About this exercise » An exact, line-by-line copy is needed, beginning at the line with "(orange-coloured) (2nd from" and ending at the last line of the listing below.

Information shown »
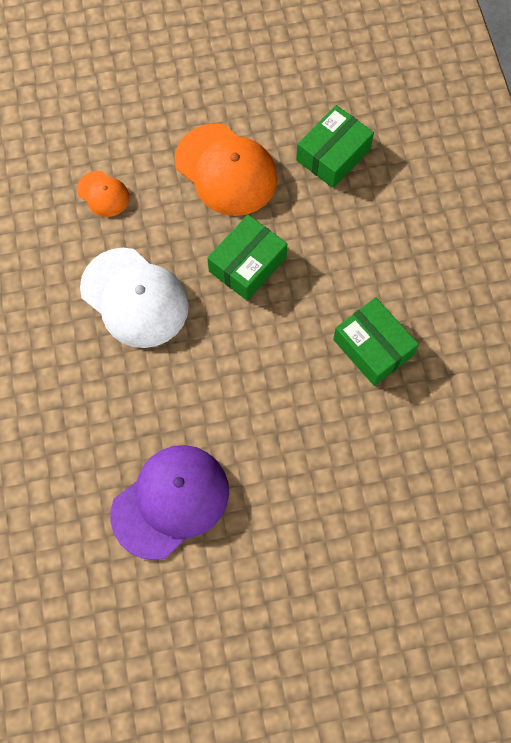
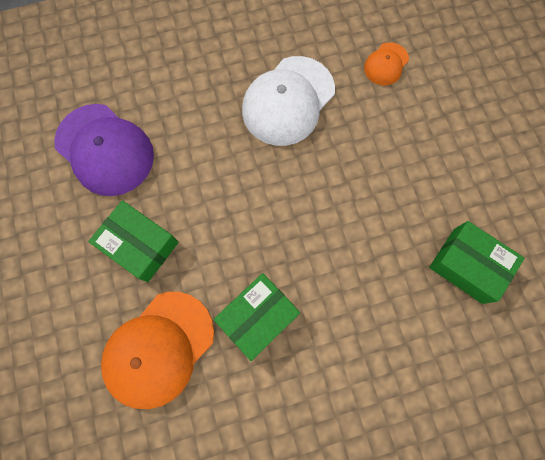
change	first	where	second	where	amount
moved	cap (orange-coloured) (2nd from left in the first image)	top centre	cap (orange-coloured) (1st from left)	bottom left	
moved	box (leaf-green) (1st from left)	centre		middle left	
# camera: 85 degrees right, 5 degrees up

Answer »
moved	cap (orange-coloured) (2nd from left in the first image)	top centre	cap (orange-coloured) (1st from left)	bottom left	
moved	box (leaf-green) (1st from left)	centre		middle left	
# camera: 85 degrees right, 5 degrees up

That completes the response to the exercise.